» Records excerpted from a collection
Content starts

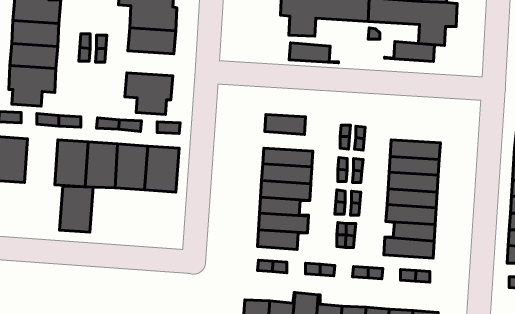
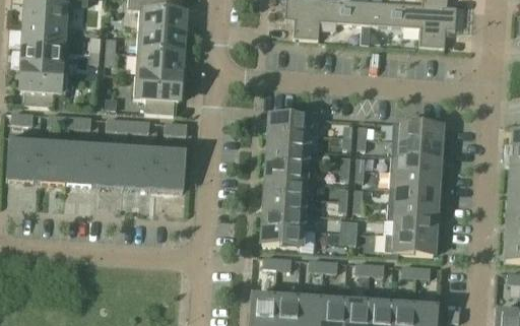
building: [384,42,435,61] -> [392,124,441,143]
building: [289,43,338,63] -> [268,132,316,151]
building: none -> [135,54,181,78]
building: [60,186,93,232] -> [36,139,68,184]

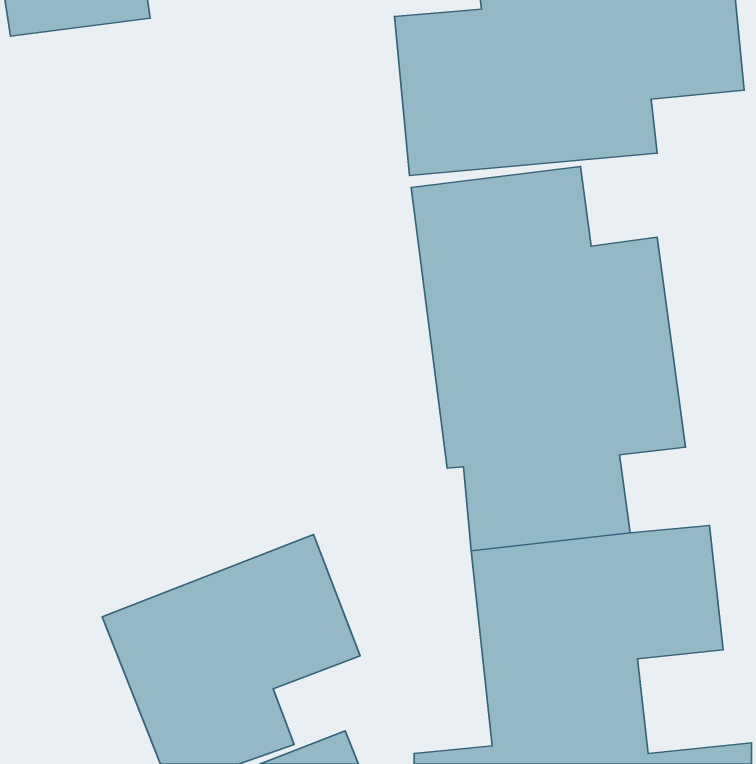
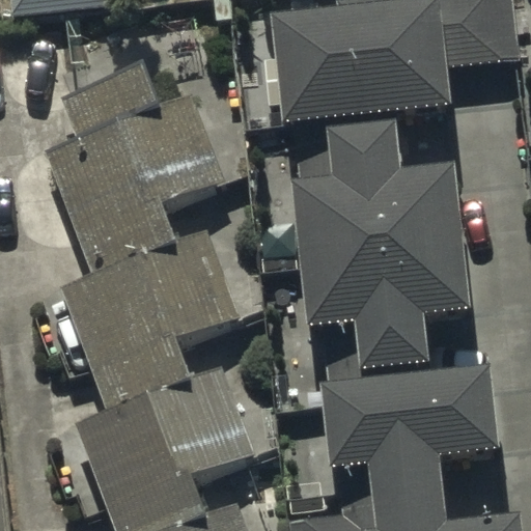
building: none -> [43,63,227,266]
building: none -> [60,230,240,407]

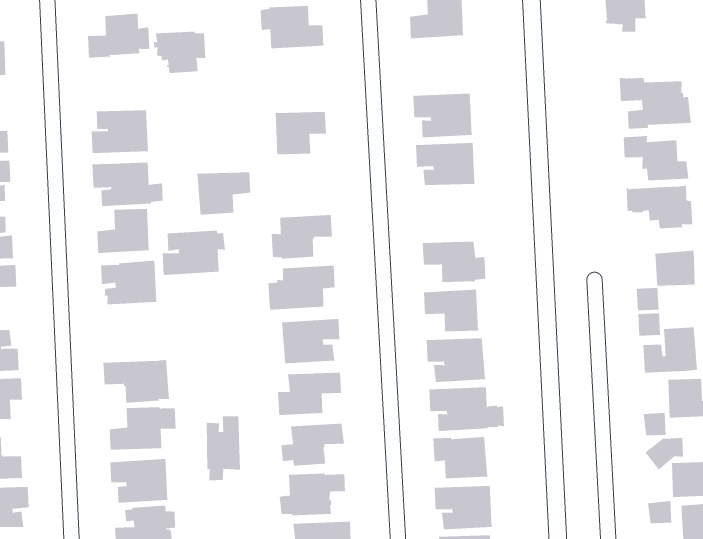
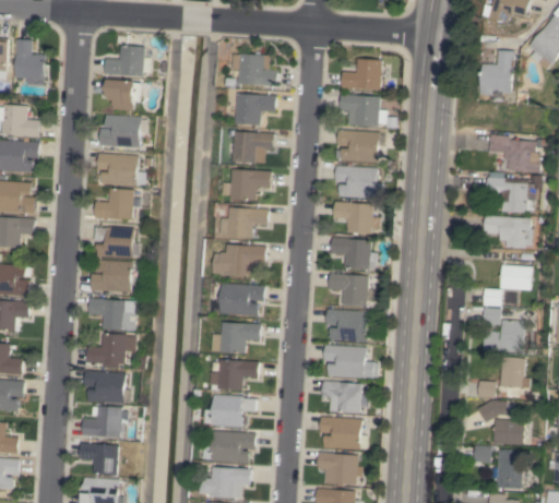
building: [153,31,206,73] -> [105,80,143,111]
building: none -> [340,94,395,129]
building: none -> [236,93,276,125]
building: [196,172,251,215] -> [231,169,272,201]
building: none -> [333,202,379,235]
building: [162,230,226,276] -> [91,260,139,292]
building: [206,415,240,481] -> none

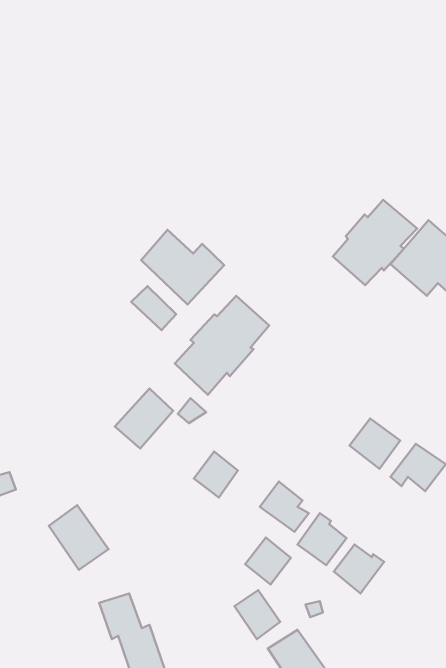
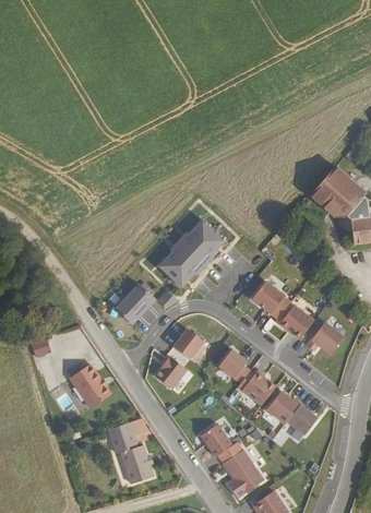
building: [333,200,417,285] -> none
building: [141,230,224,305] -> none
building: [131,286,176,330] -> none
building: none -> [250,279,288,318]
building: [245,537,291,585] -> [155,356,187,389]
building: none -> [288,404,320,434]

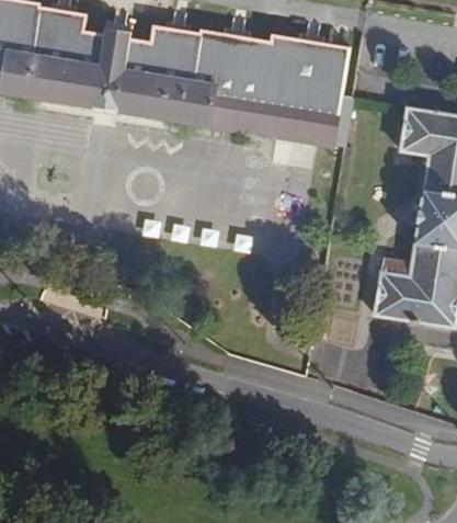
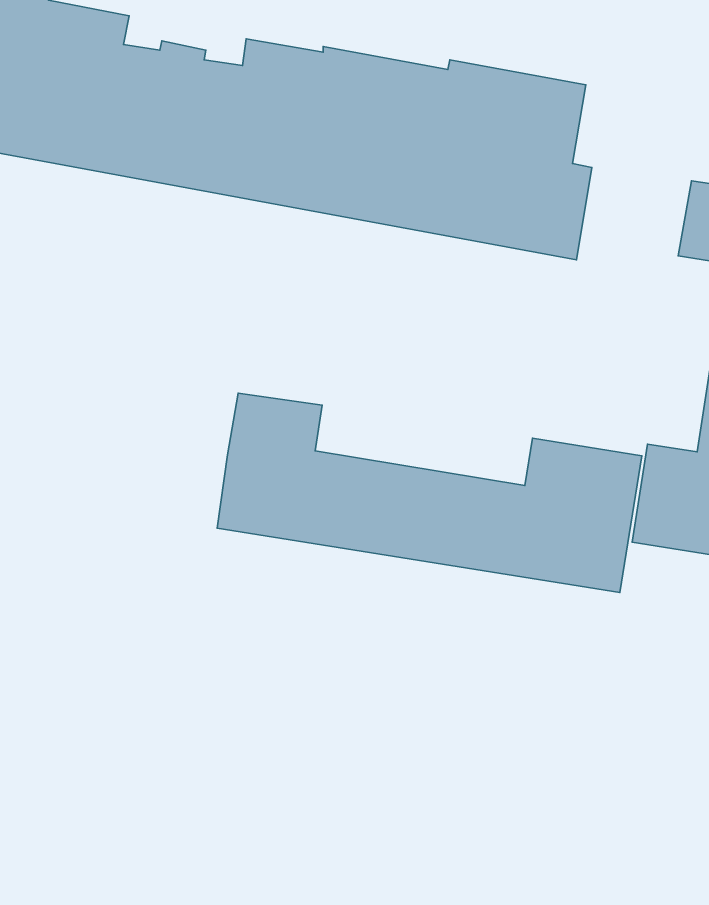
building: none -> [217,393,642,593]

Content ends

» Goal of the exercise
Could you set down, exactly as written, every line from the one with "building: [131,286,176,330] -> none" to the end of the data, both ends included? Leave out the pictures.

» Answer for this exercise
building: [131,286,176,330] -> none
building: none -> [250,279,288,318]
building: [245,537,291,585] -> [155,356,187,389]
building: none -> [288,404,320,434]

building: none -> [217,393,642,593]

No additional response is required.